Records from a data collection
Start

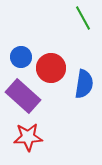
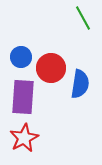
blue semicircle: moved 4 px left
purple rectangle: moved 1 px down; rotated 52 degrees clockwise
red star: moved 4 px left, 1 px down; rotated 24 degrees counterclockwise
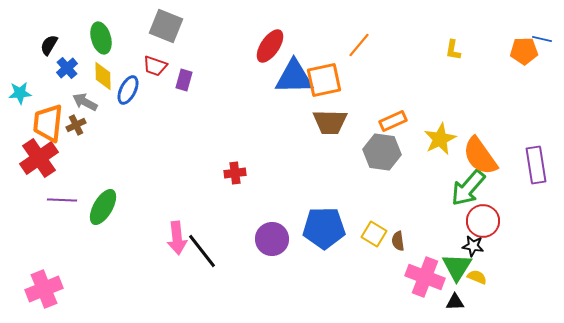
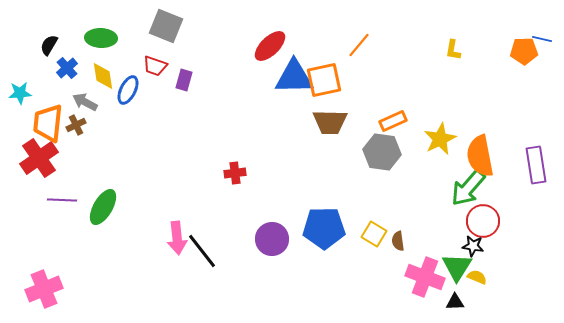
green ellipse at (101, 38): rotated 72 degrees counterclockwise
red ellipse at (270, 46): rotated 12 degrees clockwise
yellow diamond at (103, 76): rotated 8 degrees counterclockwise
orange semicircle at (480, 156): rotated 24 degrees clockwise
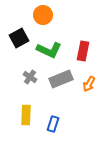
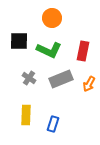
orange circle: moved 9 px right, 3 px down
black square: moved 3 px down; rotated 30 degrees clockwise
gray cross: moved 1 px left, 1 px down
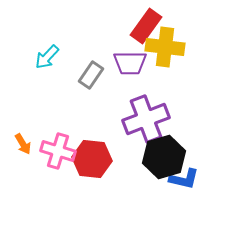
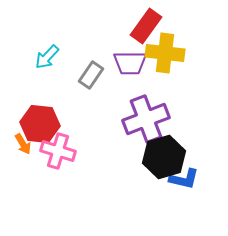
yellow cross: moved 6 px down
red hexagon: moved 52 px left, 35 px up
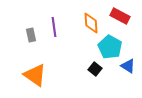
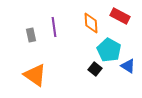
cyan pentagon: moved 1 px left, 3 px down
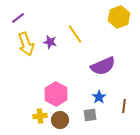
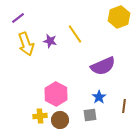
purple star: moved 1 px up
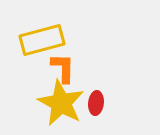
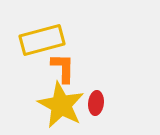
yellow star: moved 2 px down
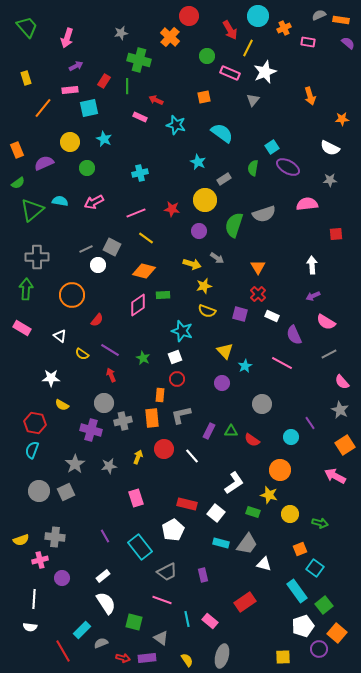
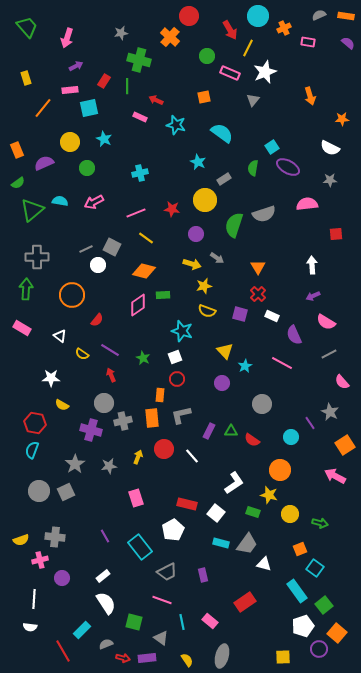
orange rectangle at (341, 20): moved 5 px right, 4 px up
purple circle at (199, 231): moved 3 px left, 3 px down
gray star at (340, 410): moved 10 px left, 2 px down
cyan line at (187, 619): moved 5 px left, 3 px down
gray semicircle at (101, 643): moved 5 px right, 1 px down
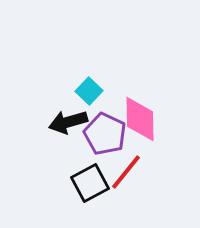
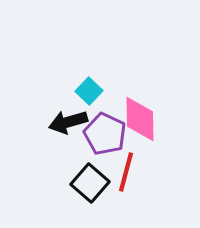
red line: rotated 24 degrees counterclockwise
black square: rotated 21 degrees counterclockwise
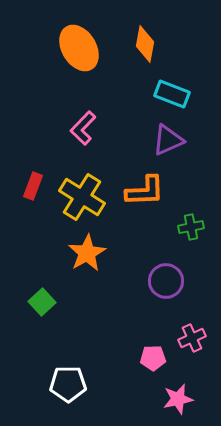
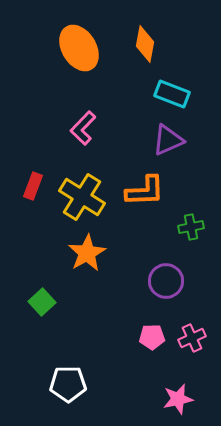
pink pentagon: moved 1 px left, 21 px up
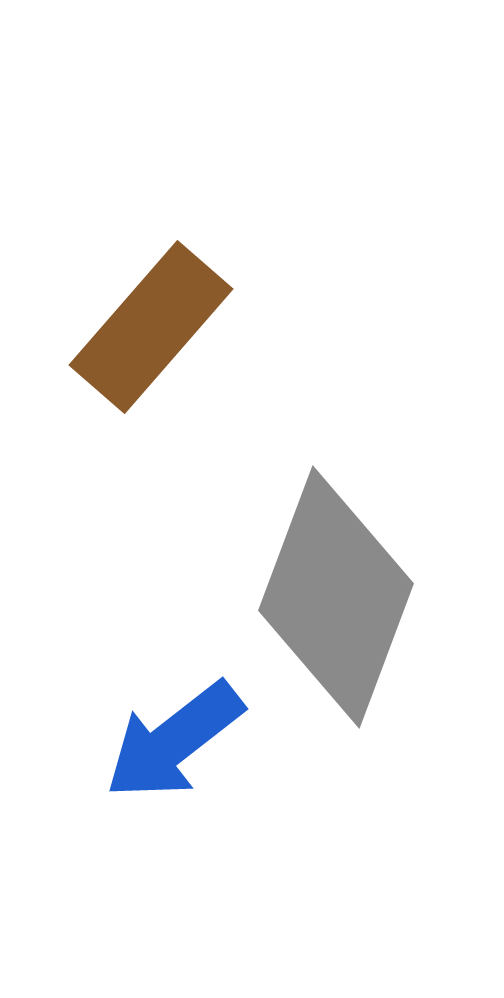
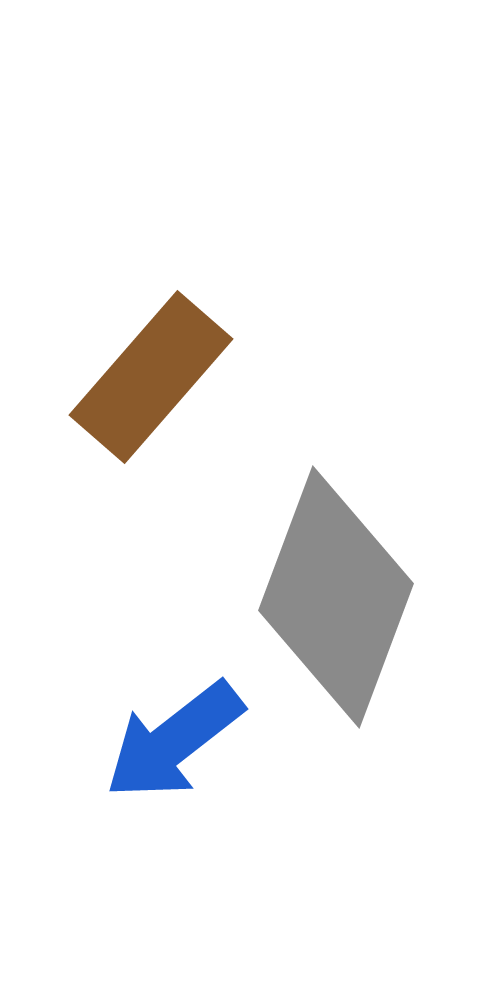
brown rectangle: moved 50 px down
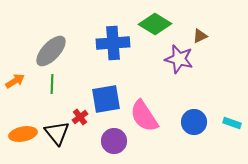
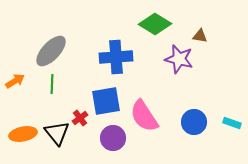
brown triangle: rotated 35 degrees clockwise
blue cross: moved 3 px right, 14 px down
blue square: moved 2 px down
red cross: moved 1 px down
purple circle: moved 1 px left, 3 px up
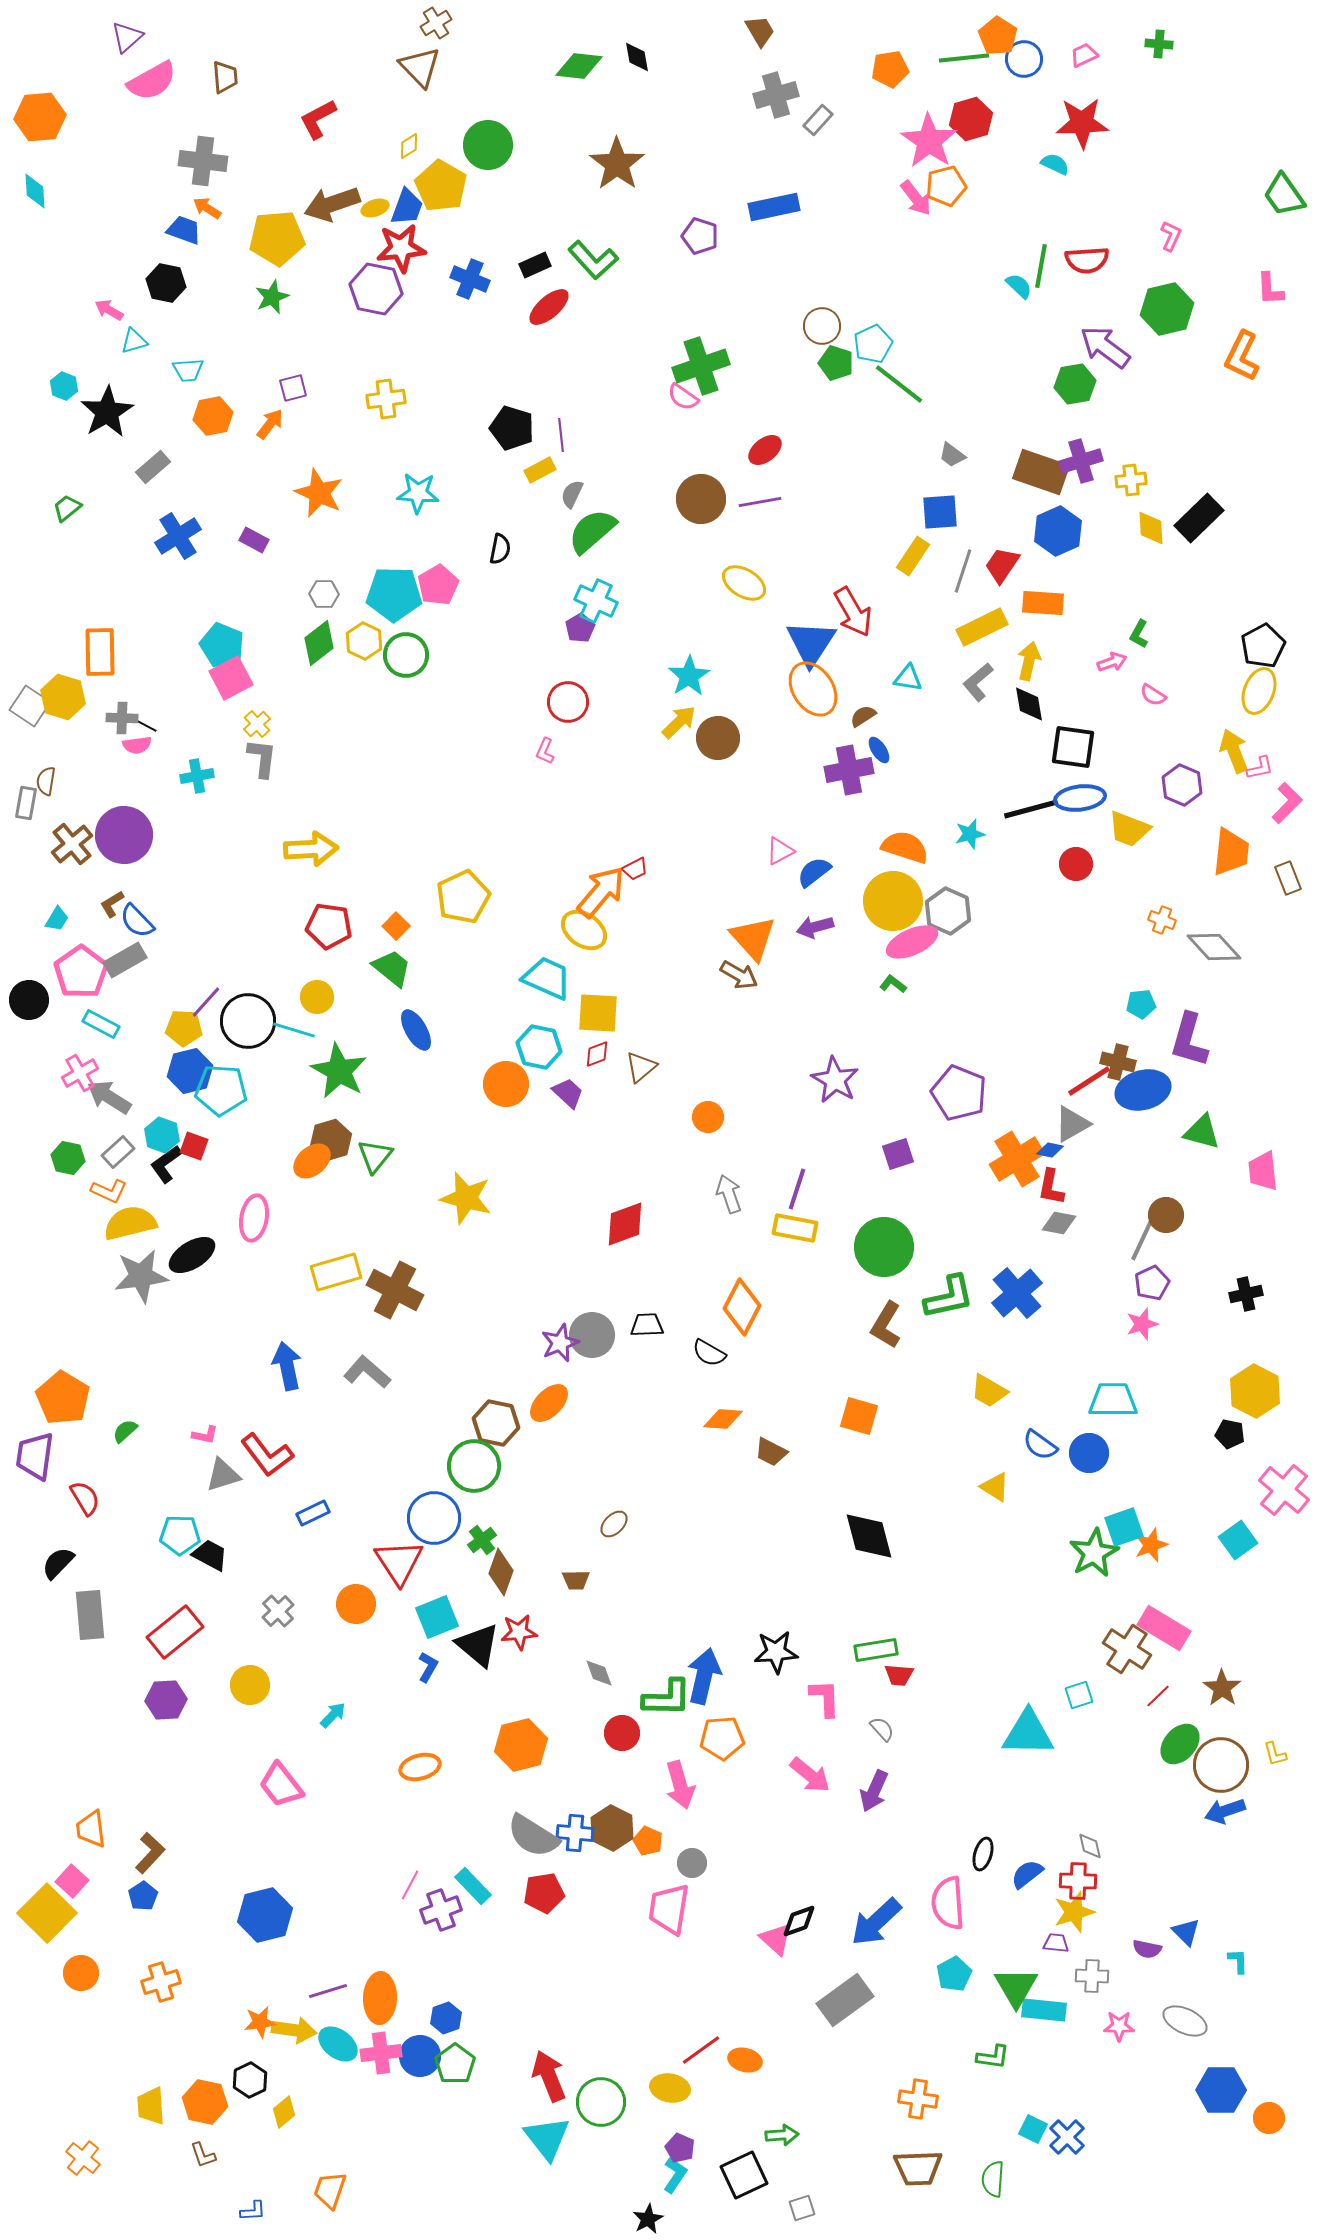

End

**What to work on:**
Starting at the line that has "orange circle: moved 9 px right, 3 px down" and continuing through the end of the records, write the lines out again with "counterclockwise" swapped for "anticlockwise" and nothing else changed. Leave the pictures out of your answer.

**Exercise response:**
orange circle: moved 9 px right, 3 px down
black square: moved 3 px down; rotated 30 degrees clockwise
gray cross: moved 1 px left, 1 px down
yellow cross: moved 6 px down
red hexagon: moved 52 px left, 35 px up
cyan pentagon: moved 1 px left, 3 px down
purple star: moved 1 px up
yellow star: moved 2 px down
orange rectangle at (341, 20): moved 5 px right, 4 px up
purple circle at (199, 231): moved 3 px left, 3 px down
gray star at (340, 410): moved 10 px left, 2 px down
cyan line at (187, 619): moved 5 px left, 3 px down
gray semicircle at (101, 643): moved 5 px right, 1 px down
red line: rotated 24 degrees anticlockwise
black square: rotated 21 degrees anticlockwise
pink pentagon: moved 1 px left, 21 px up
brown rectangle: moved 50 px down
brown triangle: rotated 35 degrees clockwise
blue cross: moved 3 px right, 14 px down
blue square: moved 2 px down
red cross: moved 1 px down
purple circle: moved 1 px left, 3 px up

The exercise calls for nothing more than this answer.